◆ WORK REQUIRED
Every line below should be repeated exactly.

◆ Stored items
--------------------
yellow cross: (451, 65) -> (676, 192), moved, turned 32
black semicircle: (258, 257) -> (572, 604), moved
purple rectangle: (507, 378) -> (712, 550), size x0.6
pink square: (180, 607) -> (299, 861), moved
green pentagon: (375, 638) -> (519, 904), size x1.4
--------------------
◆ SOLUTION FOR THIS PROBLEM
yellow cross: (451, 65) -> (676, 192), moved, turned 32
black semicircle: (258, 257) -> (572, 604), moved
purple rectangle: (507, 378) -> (712, 550), size x0.6
pink square: (180, 607) -> (299, 861), moved
green pentagon: (375, 638) -> (519, 904), size x1.4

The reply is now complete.